Your task
The required output is the full listing below, reproduced word for word.

Exercise data
┌──

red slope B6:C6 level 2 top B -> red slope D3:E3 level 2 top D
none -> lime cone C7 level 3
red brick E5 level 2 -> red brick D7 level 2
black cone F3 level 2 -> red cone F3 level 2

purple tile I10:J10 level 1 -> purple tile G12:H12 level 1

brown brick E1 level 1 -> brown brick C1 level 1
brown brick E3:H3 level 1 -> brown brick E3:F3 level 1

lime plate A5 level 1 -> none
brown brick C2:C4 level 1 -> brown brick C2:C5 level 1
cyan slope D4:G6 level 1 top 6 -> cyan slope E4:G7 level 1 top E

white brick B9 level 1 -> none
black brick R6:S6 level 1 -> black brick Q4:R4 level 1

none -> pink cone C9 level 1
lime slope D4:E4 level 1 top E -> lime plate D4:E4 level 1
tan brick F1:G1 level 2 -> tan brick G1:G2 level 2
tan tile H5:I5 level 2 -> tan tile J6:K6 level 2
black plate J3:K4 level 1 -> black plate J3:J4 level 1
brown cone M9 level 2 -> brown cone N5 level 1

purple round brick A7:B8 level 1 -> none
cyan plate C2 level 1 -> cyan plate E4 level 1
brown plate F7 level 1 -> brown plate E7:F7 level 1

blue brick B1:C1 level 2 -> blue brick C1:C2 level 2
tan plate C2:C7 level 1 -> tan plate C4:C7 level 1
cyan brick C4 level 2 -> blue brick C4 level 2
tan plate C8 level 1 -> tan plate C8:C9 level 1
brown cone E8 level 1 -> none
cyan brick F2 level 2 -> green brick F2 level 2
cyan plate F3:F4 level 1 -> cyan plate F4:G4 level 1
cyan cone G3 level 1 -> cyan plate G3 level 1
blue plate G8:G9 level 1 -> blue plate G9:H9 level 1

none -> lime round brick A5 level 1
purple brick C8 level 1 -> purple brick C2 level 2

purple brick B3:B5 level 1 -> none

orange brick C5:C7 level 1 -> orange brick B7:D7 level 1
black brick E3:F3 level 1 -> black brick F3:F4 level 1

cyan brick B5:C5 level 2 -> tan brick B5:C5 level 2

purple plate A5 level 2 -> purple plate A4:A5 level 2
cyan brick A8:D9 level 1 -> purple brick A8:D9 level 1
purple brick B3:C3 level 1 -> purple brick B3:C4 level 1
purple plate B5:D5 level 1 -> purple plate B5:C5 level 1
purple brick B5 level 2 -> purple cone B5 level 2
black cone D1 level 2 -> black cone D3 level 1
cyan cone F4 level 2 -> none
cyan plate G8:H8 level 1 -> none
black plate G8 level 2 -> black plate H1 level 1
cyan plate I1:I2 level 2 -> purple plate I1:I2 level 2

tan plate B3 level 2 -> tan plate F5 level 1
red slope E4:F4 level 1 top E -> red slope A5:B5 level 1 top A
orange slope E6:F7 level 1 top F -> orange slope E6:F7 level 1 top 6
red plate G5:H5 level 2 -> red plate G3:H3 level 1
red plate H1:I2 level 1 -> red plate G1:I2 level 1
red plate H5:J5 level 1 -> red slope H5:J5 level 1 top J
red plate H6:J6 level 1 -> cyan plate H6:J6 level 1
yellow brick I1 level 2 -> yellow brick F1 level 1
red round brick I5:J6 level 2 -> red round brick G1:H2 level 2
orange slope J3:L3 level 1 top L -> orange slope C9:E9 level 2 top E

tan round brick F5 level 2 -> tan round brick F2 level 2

└──

Output
red slope B6:C6 level 2 top B -> red slope D3:E3 level 2 top D
none -> lime cone C7 level 3
red brick E5 level 2 -> red brick D7 level 2
black cone F3 level 2 -> red cone F3 level 2

purple tile I10:J10 level 1 -> purple tile G12:H12 level 1

brown brick E1 level 1 -> brown brick C1 level 1
brown brick E3:H3 level 1 -> brown brick E3:F3 level 1

lime plate A5 level 1 -> none
brown brick C2:C4 level 1 -> brown brick C2:C5 level 1
cyan slope D4:G6 level 1 top 6 -> cyan slope E4:G7 level 1 top E

white brick B9 level 1 -> none
black brick R6:S6 level 1 -> black brick Q4:R4 level 1

none -> pink cone C9 level 1
lime slope D4:E4 level 1 top E -> lime plate D4:E4 level 1
tan brick F1:G1 level 2 -> tan brick G1:G2 level 2
tan tile H5:I5 level 2 -> tan tile J6:K6 level 2
black plate J3:K4 level 1 -> black plate J3:J4 level 1
brown cone M9 level 2 -> brown cone N5 level 1

purple round brick A7:B8 level 1 -> none
cyan plate C2 level 1 -> cyan plate E4 level 1
brown plate F7 level 1 -> brown plate E7:F7 level 1

blue brick B1:C1 level 2 -> blue brick C1:C2 level 2
tan plate C2:C7 level 1 -> tan plate C4:C7 level 1
cyan brick C4 level 2 -> blue brick C4 level 2
tan plate C8 level 1 -> tan plate C8:C9 level 1
brown cone E8 level 1 -> none
cyan brick F2 level 2 -> green brick F2 level 2
cyan plate F3:F4 level 1 -> cyan plate F4:G4 level 1
cyan cone G3 level 1 -> cyan plate G3 level 1
blue plate G8:G9 level 1 -> blue plate G9:H9 level 1

none -> lime round brick A5 level 1
purple brick C8 level 1 -> purple brick C2 level 2

purple brick B3:B5 level 1 -> none

orange brick C5:C7 level 1 -> orange brick B7:D7 level 1
black brick E3:F3 level 1 -> black brick F3:F4 level 1

cyan brick B5:C5 level 2 -> tan brick B5:C5 level 2

purple plate A5 level 2 -> purple plate A4:A5 level 2
cyan brick A8:D9 level 1 -> purple brick A8:D9 level 1
purple brick B3:C3 level 1 -> purple brick B3:C4 level 1
purple plate B5:D5 level 1 -> purple plate B5:C5 level 1
purple brick B5 level 2 -> purple cone B5 level 2
black cone D1 level 2 -> black cone D3 level 1
cyan cone F4 level 2 -> none
cyan plate G8:H8 level 1 -> none
black plate G8 level 2 -> black plate H1 level 1
cyan plate I1:I2 level 2 -> purple plate I1:I2 level 2

tan plate B3 level 2 -> tan plate F5 level 1
red slope E4:F4 level 1 top E -> red slope A5:B5 level 1 top A
orange slope E6:F7 level 1 top F -> orange slope E6:F7 level 1 top 6
red plate G5:H5 level 2 -> red plate G3:H3 level 1
red plate H1:I2 level 1 -> red plate G1:I2 level 1
red plate H5:J5 level 1 -> red slope H5:J5 level 1 top J
red plate H6:J6 level 1 -> cyan plate H6:J6 level 1
yellow brick I1 level 2 -> yellow brick F1 level 1
red round brick I5:J6 level 2 -> red round brick G1:H2 level 2
orange slope J3:L3 level 1 top L -> orange slope C9:E9 level 2 top E

tan round brick F5 level 2 -> tan round brick F2 level 2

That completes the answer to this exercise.